==== PROVIDED ENTRIES ====

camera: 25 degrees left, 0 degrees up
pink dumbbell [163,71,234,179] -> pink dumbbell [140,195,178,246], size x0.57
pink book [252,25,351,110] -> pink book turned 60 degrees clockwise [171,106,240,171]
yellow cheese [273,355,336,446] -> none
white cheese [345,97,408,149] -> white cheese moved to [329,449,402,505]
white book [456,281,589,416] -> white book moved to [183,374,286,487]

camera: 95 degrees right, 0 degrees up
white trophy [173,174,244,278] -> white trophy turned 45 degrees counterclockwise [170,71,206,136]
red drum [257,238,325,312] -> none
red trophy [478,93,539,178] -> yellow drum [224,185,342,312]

====
==== PROVIDED ENTRIES ====

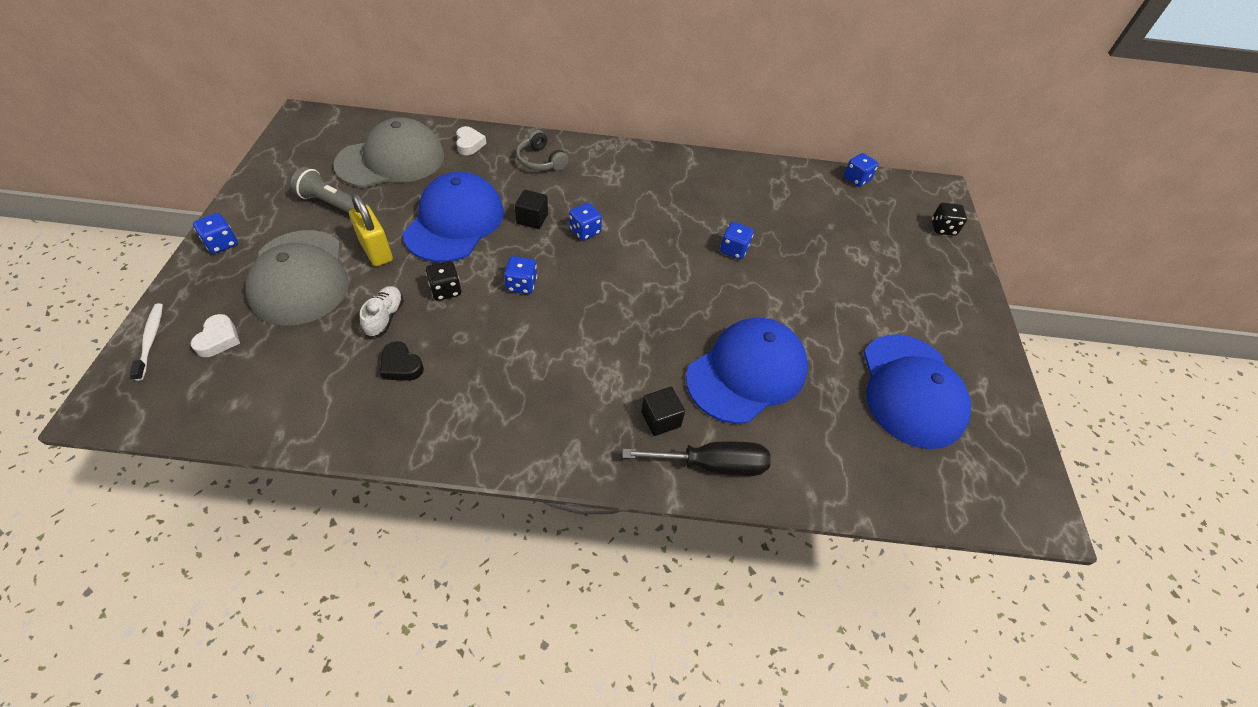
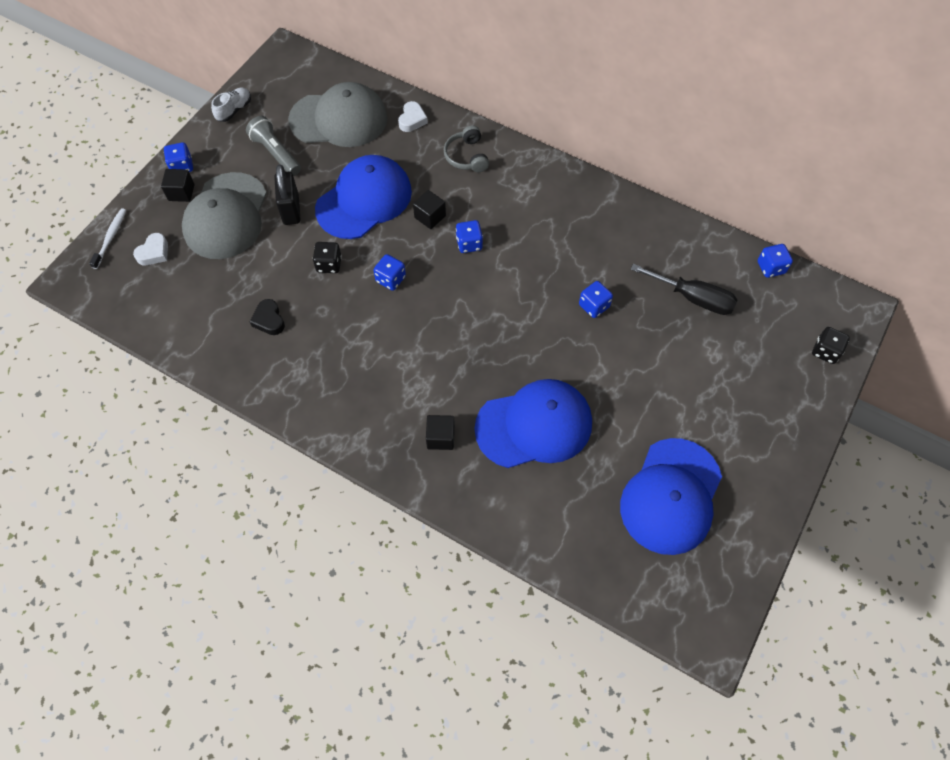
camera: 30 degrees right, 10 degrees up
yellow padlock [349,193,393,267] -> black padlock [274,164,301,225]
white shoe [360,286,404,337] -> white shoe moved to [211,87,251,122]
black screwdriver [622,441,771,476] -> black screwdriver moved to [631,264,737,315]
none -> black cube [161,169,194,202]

====

--- TASK GOAL ---
Pick each line holding "moved" out of the entries above and return it.

--- REPLY ---
white cheese [345,97,408,149] -> white cheese moved to [329,449,402,505]
white book [456,281,589,416] -> white book moved to [183,374,286,487]
white shoe [360,286,404,337] -> white shoe moved to [211,87,251,122]
black screwdriver [622,441,771,476] -> black screwdriver moved to [631,264,737,315]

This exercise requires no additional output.